* **YOUR GOAL**:
Change every "purple" in the entries below to "violet", keep everything else the same, and leave the pictures out of your answer.

(Stored records)
**********
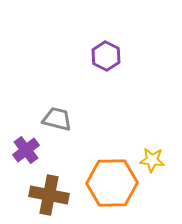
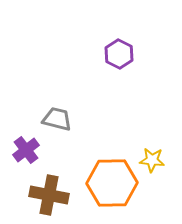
purple hexagon: moved 13 px right, 2 px up
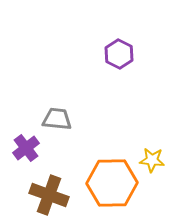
gray trapezoid: rotated 8 degrees counterclockwise
purple cross: moved 2 px up
brown cross: rotated 9 degrees clockwise
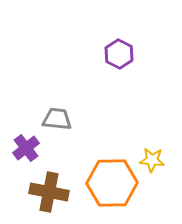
brown cross: moved 3 px up; rotated 9 degrees counterclockwise
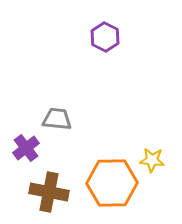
purple hexagon: moved 14 px left, 17 px up
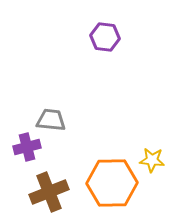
purple hexagon: rotated 20 degrees counterclockwise
gray trapezoid: moved 6 px left, 1 px down
purple cross: moved 1 px right, 1 px up; rotated 24 degrees clockwise
brown cross: rotated 33 degrees counterclockwise
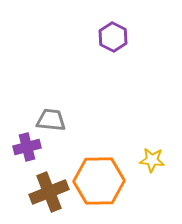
purple hexagon: moved 8 px right; rotated 20 degrees clockwise
orange hexagon: moved 13 px left, 2 px up
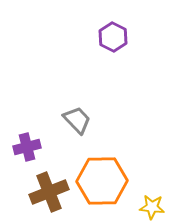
gray trapezoid: moved 26 px right; rotated 40 degrees clockwise
yellow star: moved 47 px down
orange hexagon: moved 3 px right
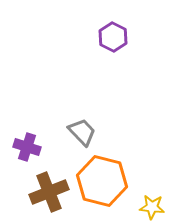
gray trapezoid: moved 5 px right, 12 px down
purple cross: rotated 32 degrees clockwise
orange hexagon: rotated 15 degrees clockwise
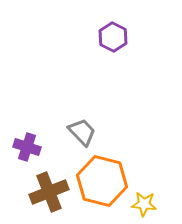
yellow star: moved 8 px left, 3 px up
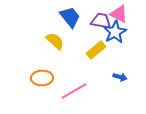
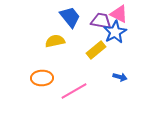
yellow semicircle: rotated 54 degrees counterclockwise
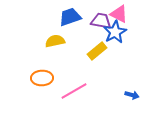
blue trapezoid: rotated 70 degrees counterclockwise
yellow rectangle: moved 1 px right, 1 px down
blue arrow: moved 12 px right, 18 px down
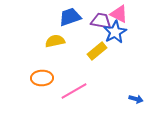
blue arrow: moved 4 px right, 4 px down
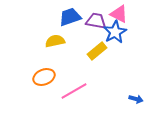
purple trapezoid: moved 5 px left
orange ellipse: moved 2 px right, 1 px up; rotated 20 degrees counterclockwise
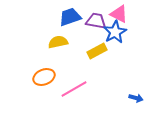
yellow semicircle: moved 3 px right, 1 px down
yellow rectangle: rotated 12 degrees clockwise
pink line: moved 2 px up
blue arrow: moved 1 px up
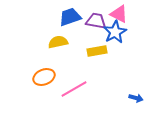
yellow rectangle: rotated 18 degrees clockwise
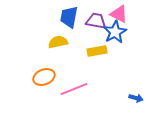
blue trapezoid: moved 1 px left; rotated 60 degrees counterclockwise
pink line: rotated 8 degrees clockwise
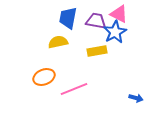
blue trapezoid: moved 1 px left, 1 px down
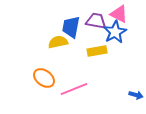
blue trapezoid: moved 3 px right, 9 px down
orange ellipse: moved 1 px down; rotated 60 degrees clockwise
blue arrow: moved 3 px up
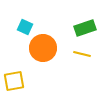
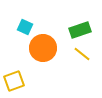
green rectangle: moved 5 px left, 2 px down
yellow line: rotated 24 degrees clockwise
yellow square: rotated 10 degrees counterclockwise
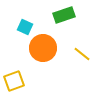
green rectangle: moved 16 px left, 15 px up
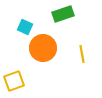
green rectangle: moved 1 px left, 1 px up
yellow line: rotated 42 degrees clockwise
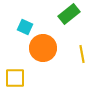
green rectangle: moved 6 px right; rotated 20 degrees counterclockwise
yellow square: moved 1 px right, 3 px up; rotated 20 degrees clockwise
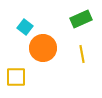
green rectangle: moved 12 px right, 5 px down; rotated 15 degrees clockwise
cyan square: rotated 14 degrees clockwise
yellow square: moved 1 px right, 1 px up
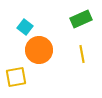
orange circle: moved 4 px left, 2 px down
yellow square: rotated 10 degrees counterclockwise
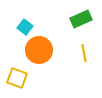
yellow line: moved 2 px right, 1 px up
yellow square: moved 1 px right, 1 px down; rotated 30 degrees clockwise
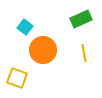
orange circle: moved 4 px right
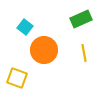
orange circle: moved 1 px right
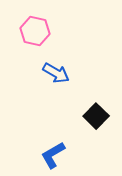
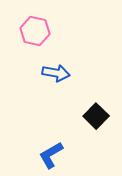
blue arrow: rotated 20 degrees counterclockwise
blue L-shape: moved 2 px left
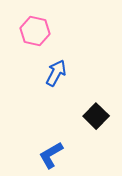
blue arrow: rotated 72 degrees counterclockwise
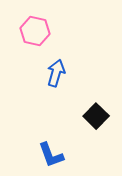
blue arrow: rotated 12 degrees counterclockwise
blue L-shape: rotated 80 degrees counterclockwise
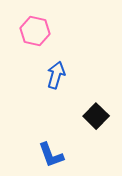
blue arrow: moved 2 px down
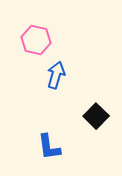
pink hexagon: moved 1 px right, 9 px down
blue L-shape: moved 2 px left, 8 px up; rotated 12 degrees clockwise
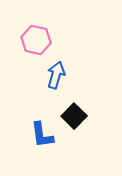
black square: moved 22 px left
blue L-shape: moved 7 px left, 12 px up
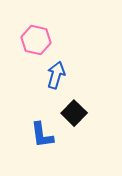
black square: moved 3 px up
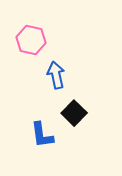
pink hexagon: moved 5 px left
blue arrow: rotated 28 degrees counterclockwise
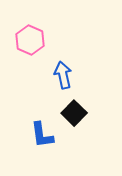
pink hexagon: moved 1 px left; rotated 12 degrees clockwise
blue arrow: moved 7 px right
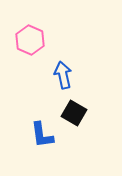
black square: rotated 15 degrees counterclockwise
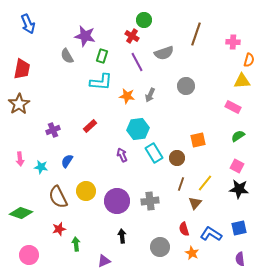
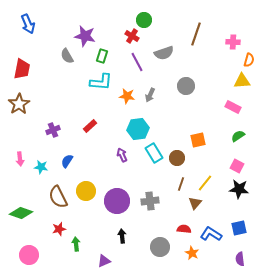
red semicircle at (184, 229): rotated 112 degrees clockwise
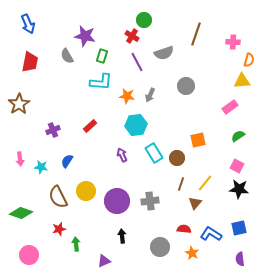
red trapezoid at (22, 69): moved 8 px right, 7 px up
pink rectangle at (233, 107): moved 3 px left; rotated 63 degrees counterclockwise
cyan hexagon at (138, 129): moved 2 px left, 4 px up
**********
* **THE ANSWER**:
violet hexagon: moved 13 px right, 2 px up
gray trapezoid: rotated 8 degrees counterclockwise
violet cross: moved 2 px up
brown cross: rotated 9 degrees clockwise
brown cross: moved 3 px up; rotated 9 degrees counterclockwise
violet hexagon: moved 14 px left, 17 px up
violet hexagon: rotated 20 degrees counterclockwise
gray trapezoid: moved 6 px left, 1 px down
violet cross: moved 1 px right, 1 px up; rotated 24 degrees clockwise
brown cross: rotated 33 degrees counterclockwise
violet hexagon: moved 8 px right; rotated 20 degrees clockwise
orange hexagon: moved 13 px left, 2 px up
gray trapezoid: moved 26 px right; rotated 40 degrees clockwise
yellow star: moved 47 px down
orange hexagon: moved 3 px right
gray trapezoid: moved 5 px right, 12 px down
violet cross: rotated 32 degrees clockwise
orange hexagon: rotated 15 degrees clockwise
yellow star: moved 8 px left, 3 px up
yellow semicircle: rotated 54 degrees counterclockwise
blue trapezoid: rotated 70 degrees counterclockwise
yellow rectangle: moved 1 px right, 1 px down
blue arrow: moved 12 px right, 18 px down
blue arrow: moved 4 px right, 4 px down
violet trapezoid: moved 5 px left
orange ellipse: moved 2 px right, 1 px up; rotated 20 degrees counterclockwise
yellow semicircle: moved 3 px right, 1 px down
yellow rectangle: rotated 12 degrees clockwise
pink line: moved 2 px up
blue arrow: moved 1 px up
yellow rectangle: rotated 18 degrees clockwise
blue trapezoid: moved 1 px left; rotated 60 degrees counterclockwise
pink line: rotated 8 degrees clockwise
blue trapezoid: moved 1 px left, 1 px down
blue trapezoid: moved 3 px right, 9 px down
orange ellipse: moved 1 px down; rotated 60 degrees clockwise
blue arrow: moved 3 px up
green rectangle: moved 5 px left, 2 px down
yellow line: rotated 24 degrees clockwise
yellow square: rotated 10 degrees counterclockwise
green rectangle: moved 16 px left, 15 px up
green rectangle: moved 1 px left, 1 px up
yellow line: rotated 42 degrees clockwise
green rectangle: moved 6 px right; rotated 20 degrees counterclockwise
yellow square: moved 1 px right, 3 px up; rotated 20 degrees clockwise
green rectangle: moved 12 px right, 5 px down; rotated 15 degrees clockwise
cyan square: rotated 14 degrees clockwise
yellow square: moved 1 px right, 1 px up
orange circle: moved 4 px left, 2 px down
yellow square: rotated 10 degrees counterclockwise
yellow line: moved 2 px right, 1 px up
yellow square: moved 1 px right, 1 px down; rotated 30 degrees clockwise
orange circle: moved 4 px right
orange circle: moved 1 px right
blue arrow: rotated 20 degrees counterclockwise
blue L-shape: moved 2 px left
blue arrow: rotated 72 degrees counterclockwise
blue arrow: rotated 12 degrees counterclockwise
blue L-shape: rotated 80 degrees counterclockwise
blue arrow: moved 2 px down
pink hexagon: moved 1 px right, 9 px down
blue L-shape: moved 2 px left, 8 px up; rotated 12 degrees clockwise
black square: moved 22 px left
blue L-shape: moved 7 px left, 12 px up
black square: moved 3 px up
pink hexagon: moved 5 px left
blue arrow: rotated 28 degrees counterclockwise
pink hexagon: moved 1 px left; rotated 12 degrees clockwise
blue arrow: moved 7 px right
black square: rotated 15 degrees counterclockwise
red semicircle at (184, 229): rotated 112 degrees clockwise
red trapezoid at (22, 69): moved 8 px right, 7 px up
pink rectangle at (233, 107): moved 3 px left; rotated 63 degrees counterclockwise
cyan hexagon at (138, 129): moved 2 px left, 4 px up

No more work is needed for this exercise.